▶ REQUIREMENT: Repeat only part of the entries. Start at the line that has "red arrow: (156, 97)" and keep going through the last line, exactly as given.

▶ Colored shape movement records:
• • • •

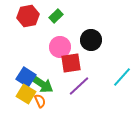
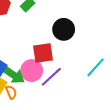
pink circle: (60, 47) -> (32, 71), moved

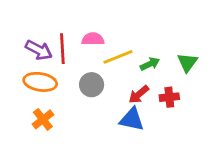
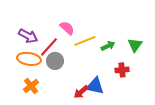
pink semicircle: (93, 39) -> (67, 28), turned 42
red line: (62, 49) -> (49, 47), moved, turned 45
gray circle: (92, 85) -> (55, 61), moved
red arrow: (139, 94) -> (81, 92), moved

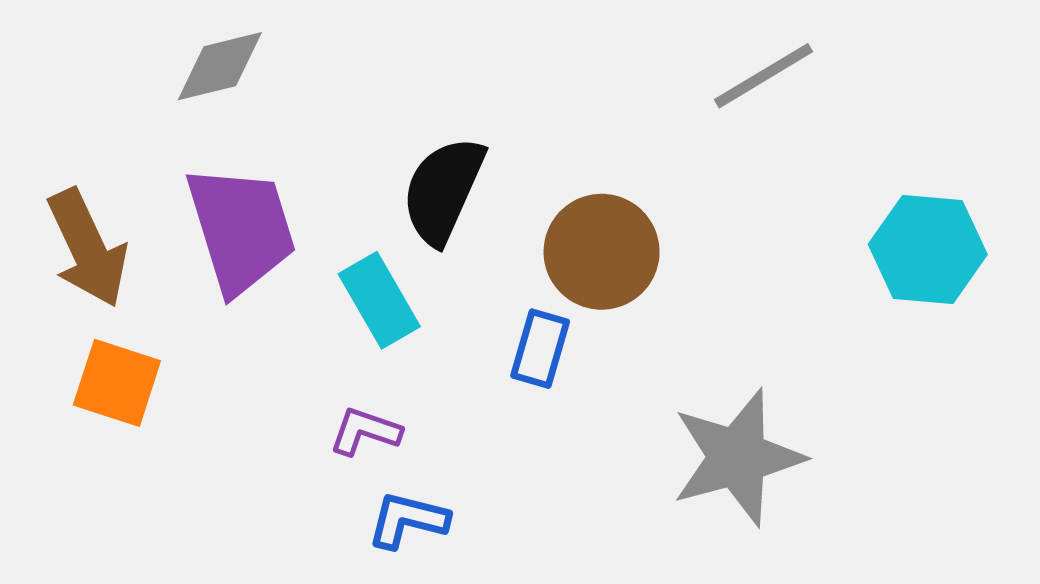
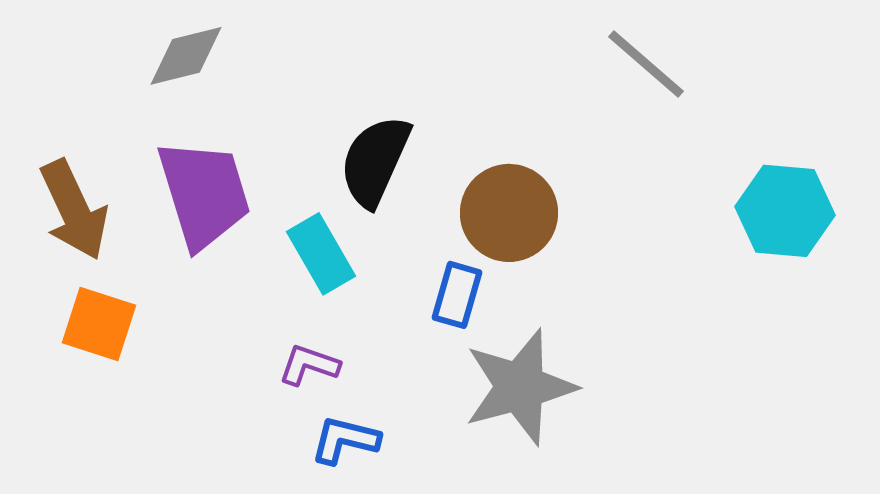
gray line: (763, 76) -> (646, 64), turned 72
gray star: (737, 457) -> (520, 387), moved

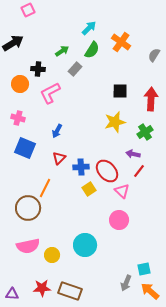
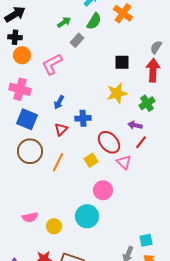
gray semicircle: (154, 55) -> (156, 47), moved
black cross: (38, 69) -> (15, 37), moved
pink cross: (18, 118) -> (20, 89), size x1.5
blue cross: (81, 167) -> (83, 118), moved
orange line: (45, 188) -> (58, 162), moved
brown circle: (28, 208) -> (30, 151), moved
pink circle: (119, 220) -> (103, 190), moved
pink semicircle: (28, 246) -> (30, 217), size x0.7

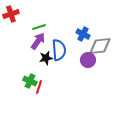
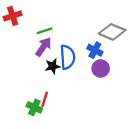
blue cross: (83, 34) -> (95, 50), moved
gray diamond: (100, 46) -> (112, 32), moved, turned 30
green cross: (30, 81) -> (34, 107), moved

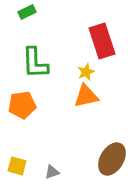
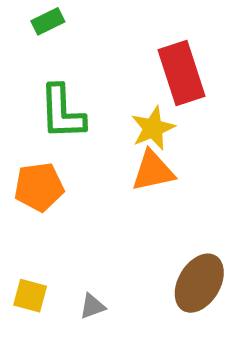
yellow star: (86, 72) -> (153, 128), size x1.4

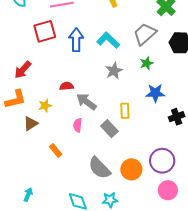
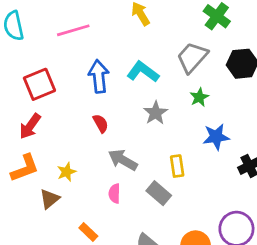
red square: (45, 31) -> (39, 84), moved
red semicircle: (67, 86) -> (101, 123), moved, turned 72

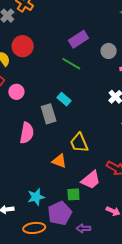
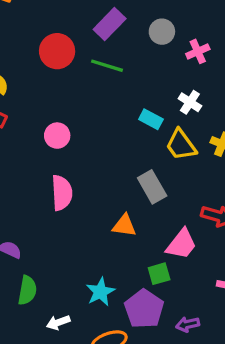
red circle: (23, 46) -> (57, 51), moved
pink circle: (16, 92) -> (57, 136), moved
cyan rectangle: (64, 99) -> (151, 119), moved
gray rectangle: (49, 114) -> (152, 187), moved
yellow trapezoid: (79, 143) -> (181, 145), moved

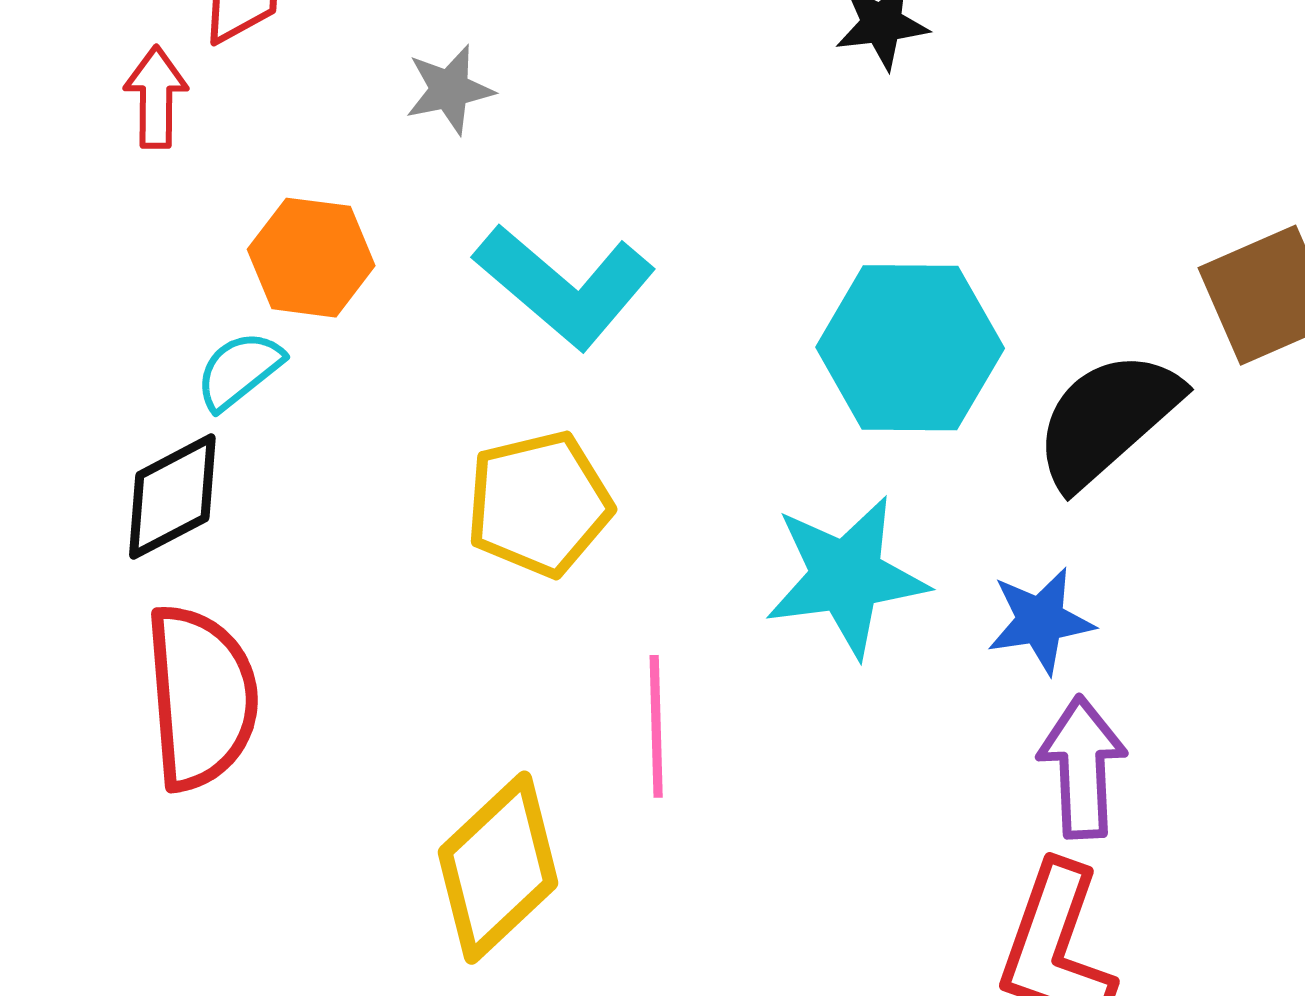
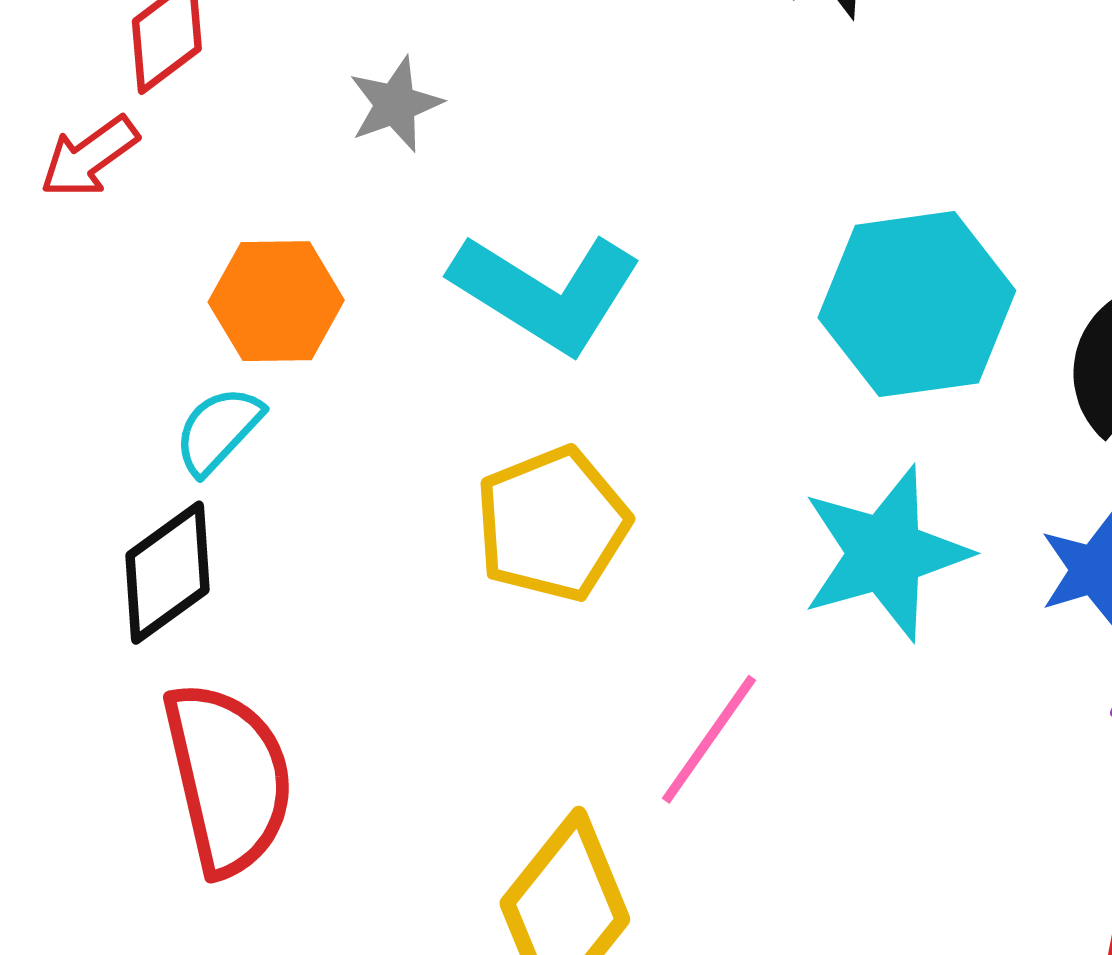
red arrow: (156, 97) -> (89, 157), turned -118
pink line: (656, 726) -> (709, 739), turned 45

• • • •

▶ RESULT OF THIS TASK:
red arrow: (156, 97) -> (89, 157), turned -118
pink line: (656, 726) -> (709, 739), turned 45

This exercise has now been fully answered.